Top of SOURCE RECORDS

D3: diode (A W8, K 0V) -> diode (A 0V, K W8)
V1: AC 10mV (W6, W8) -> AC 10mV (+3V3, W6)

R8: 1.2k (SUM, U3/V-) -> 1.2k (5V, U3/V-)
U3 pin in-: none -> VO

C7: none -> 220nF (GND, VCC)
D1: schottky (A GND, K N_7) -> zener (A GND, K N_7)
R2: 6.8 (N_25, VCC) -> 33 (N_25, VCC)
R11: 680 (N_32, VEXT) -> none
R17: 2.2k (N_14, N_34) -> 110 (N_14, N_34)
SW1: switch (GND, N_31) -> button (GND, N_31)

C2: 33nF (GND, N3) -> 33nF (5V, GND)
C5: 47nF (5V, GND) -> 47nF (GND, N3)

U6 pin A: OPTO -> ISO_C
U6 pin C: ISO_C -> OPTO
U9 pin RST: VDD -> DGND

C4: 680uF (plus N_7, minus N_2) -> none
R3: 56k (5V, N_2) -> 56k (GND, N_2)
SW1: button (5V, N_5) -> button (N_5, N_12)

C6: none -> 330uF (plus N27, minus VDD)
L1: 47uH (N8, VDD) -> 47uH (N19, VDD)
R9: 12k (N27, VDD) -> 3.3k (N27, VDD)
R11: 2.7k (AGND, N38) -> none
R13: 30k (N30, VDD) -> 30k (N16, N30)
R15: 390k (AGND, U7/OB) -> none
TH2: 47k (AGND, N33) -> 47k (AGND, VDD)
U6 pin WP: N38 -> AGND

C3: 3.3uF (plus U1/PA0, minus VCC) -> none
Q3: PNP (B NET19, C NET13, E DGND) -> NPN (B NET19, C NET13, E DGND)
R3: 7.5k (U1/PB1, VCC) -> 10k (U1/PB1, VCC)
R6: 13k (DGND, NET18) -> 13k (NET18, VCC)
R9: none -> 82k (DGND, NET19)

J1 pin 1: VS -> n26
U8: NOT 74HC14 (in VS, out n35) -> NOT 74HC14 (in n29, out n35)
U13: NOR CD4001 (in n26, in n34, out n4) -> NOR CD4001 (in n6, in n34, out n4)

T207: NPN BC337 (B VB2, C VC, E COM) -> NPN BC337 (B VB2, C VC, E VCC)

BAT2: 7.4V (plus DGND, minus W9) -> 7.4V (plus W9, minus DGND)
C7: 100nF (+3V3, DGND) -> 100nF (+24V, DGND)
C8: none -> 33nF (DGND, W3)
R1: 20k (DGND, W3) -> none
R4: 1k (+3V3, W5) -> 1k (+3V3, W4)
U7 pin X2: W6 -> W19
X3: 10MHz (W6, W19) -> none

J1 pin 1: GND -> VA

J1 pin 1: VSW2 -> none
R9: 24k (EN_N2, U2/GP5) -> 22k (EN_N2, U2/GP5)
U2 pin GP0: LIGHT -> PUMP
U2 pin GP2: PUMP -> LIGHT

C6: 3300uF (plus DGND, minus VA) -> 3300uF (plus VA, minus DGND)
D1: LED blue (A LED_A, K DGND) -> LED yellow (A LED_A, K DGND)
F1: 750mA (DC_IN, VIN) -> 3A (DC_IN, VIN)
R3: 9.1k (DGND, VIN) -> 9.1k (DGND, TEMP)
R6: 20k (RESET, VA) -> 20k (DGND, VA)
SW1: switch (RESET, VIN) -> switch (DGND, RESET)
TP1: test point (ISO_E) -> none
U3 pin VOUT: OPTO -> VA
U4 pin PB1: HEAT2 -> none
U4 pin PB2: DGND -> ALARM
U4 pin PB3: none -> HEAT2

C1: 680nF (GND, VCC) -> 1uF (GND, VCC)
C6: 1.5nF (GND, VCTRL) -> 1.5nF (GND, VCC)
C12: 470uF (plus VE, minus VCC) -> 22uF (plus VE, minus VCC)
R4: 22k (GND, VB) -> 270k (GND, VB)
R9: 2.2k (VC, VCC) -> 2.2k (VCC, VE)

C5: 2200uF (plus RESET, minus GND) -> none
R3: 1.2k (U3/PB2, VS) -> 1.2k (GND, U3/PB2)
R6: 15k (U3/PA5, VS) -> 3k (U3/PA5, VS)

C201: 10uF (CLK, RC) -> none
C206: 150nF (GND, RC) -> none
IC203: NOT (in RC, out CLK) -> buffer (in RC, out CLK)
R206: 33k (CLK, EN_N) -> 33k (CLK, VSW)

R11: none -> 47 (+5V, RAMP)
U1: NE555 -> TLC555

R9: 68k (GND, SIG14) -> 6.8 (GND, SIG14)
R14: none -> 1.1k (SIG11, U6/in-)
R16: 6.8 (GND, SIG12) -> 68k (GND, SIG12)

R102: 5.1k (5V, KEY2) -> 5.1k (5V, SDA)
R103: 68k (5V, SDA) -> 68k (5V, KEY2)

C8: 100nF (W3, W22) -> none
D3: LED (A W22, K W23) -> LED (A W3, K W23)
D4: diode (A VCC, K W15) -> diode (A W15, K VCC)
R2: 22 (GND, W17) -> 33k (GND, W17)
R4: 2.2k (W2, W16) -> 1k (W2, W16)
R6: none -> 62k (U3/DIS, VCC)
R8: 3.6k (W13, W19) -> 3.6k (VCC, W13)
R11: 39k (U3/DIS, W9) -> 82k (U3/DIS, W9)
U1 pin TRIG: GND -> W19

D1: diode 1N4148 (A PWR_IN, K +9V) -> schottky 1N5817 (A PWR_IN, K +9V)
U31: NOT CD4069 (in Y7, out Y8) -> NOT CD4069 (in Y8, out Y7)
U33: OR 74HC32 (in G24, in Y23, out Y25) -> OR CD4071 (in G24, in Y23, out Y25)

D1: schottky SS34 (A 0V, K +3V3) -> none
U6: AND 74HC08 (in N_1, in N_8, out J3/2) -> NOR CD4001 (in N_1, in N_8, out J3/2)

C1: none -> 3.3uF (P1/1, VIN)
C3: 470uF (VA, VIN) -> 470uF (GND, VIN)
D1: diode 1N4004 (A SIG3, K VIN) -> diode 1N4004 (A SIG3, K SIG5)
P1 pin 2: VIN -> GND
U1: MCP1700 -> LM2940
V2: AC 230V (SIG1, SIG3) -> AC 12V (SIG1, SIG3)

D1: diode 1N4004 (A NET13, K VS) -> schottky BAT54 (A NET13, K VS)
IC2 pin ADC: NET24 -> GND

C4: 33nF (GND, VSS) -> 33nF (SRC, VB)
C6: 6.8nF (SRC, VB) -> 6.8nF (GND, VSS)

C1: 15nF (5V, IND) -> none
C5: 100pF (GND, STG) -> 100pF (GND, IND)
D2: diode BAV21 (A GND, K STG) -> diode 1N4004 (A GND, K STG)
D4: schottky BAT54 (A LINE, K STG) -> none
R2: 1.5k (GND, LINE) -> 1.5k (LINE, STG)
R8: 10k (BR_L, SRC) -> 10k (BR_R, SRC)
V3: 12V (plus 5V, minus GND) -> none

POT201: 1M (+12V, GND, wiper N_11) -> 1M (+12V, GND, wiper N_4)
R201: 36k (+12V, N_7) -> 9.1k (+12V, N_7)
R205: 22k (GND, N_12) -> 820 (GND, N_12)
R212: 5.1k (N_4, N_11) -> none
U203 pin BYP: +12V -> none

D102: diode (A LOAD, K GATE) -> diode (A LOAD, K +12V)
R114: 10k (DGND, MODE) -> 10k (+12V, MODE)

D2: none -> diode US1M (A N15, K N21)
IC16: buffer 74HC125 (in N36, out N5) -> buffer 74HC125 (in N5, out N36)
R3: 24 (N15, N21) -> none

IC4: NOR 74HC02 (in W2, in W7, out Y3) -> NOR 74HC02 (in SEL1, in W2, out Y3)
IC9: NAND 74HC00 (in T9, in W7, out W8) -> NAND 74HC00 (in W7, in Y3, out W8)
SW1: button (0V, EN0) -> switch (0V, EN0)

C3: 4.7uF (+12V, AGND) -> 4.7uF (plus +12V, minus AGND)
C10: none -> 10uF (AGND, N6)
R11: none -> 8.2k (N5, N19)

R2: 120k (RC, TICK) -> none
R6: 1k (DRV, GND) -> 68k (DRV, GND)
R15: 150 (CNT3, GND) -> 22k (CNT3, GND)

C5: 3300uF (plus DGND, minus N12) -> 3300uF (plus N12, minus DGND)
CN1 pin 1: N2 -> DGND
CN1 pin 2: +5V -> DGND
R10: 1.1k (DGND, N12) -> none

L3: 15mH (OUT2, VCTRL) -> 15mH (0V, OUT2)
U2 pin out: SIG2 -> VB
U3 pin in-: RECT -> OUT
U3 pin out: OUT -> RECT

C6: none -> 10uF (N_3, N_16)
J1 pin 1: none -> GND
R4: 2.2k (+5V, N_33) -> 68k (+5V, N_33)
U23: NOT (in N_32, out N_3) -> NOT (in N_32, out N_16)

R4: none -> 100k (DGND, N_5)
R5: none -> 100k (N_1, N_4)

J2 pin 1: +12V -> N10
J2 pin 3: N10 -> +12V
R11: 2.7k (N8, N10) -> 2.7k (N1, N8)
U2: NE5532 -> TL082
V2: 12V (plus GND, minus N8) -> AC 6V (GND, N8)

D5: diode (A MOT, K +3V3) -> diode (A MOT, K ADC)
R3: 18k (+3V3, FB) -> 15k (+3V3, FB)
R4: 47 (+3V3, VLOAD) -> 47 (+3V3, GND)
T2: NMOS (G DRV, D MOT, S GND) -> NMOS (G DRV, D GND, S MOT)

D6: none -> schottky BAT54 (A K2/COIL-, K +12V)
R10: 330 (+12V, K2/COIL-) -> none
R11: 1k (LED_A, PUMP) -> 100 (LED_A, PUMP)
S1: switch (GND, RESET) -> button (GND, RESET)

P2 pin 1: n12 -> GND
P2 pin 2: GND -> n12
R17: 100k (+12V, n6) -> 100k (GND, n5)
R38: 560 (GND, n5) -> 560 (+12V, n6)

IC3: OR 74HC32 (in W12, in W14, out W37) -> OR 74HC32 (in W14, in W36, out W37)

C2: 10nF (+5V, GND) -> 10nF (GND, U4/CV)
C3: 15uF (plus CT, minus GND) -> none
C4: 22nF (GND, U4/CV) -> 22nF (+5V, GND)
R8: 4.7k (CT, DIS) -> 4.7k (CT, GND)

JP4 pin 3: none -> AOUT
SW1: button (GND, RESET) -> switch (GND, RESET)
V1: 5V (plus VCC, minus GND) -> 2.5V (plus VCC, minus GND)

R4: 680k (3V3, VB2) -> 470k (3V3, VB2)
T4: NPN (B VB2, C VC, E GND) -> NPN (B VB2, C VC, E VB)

Bottom of SOURCE RECORDS

▶ **EXERCISE GOAL**
All lines above from the one with "D1: diode 1N4148" to the one with "C3: 470uF (VA, VIN) -> 470uF (GND, VIN)", inclusive, should be copied exactly, and no other lines.

▶ **EXPECTED ANSWER**
D1: diode 1N4148 (A PWR_IN, K +9V) -> schottky 1N5817 (A PWR_IN, K +9V)
U31: NOT CD4069 (in Y7, out Y8) -> NOT CD4069 (in Y8, out Y7)
U33: OR 74HC32 (in G24, in Y23, out Y25) -> OR CD4071 (in G24, in Y23, out Y25)

D1: schottky SS34 (A 0V, K +3V3) -> none
U6: AND 74HC08 (in N_1, in N_8, out J3/2) -> NOR CD4001 (in N_1, in N_8, out J3/2)

C1: none -> 3.3uF (P1/1, VIN)
C3: 470uF (VA, VIN) -> 470uF (GND, VIN)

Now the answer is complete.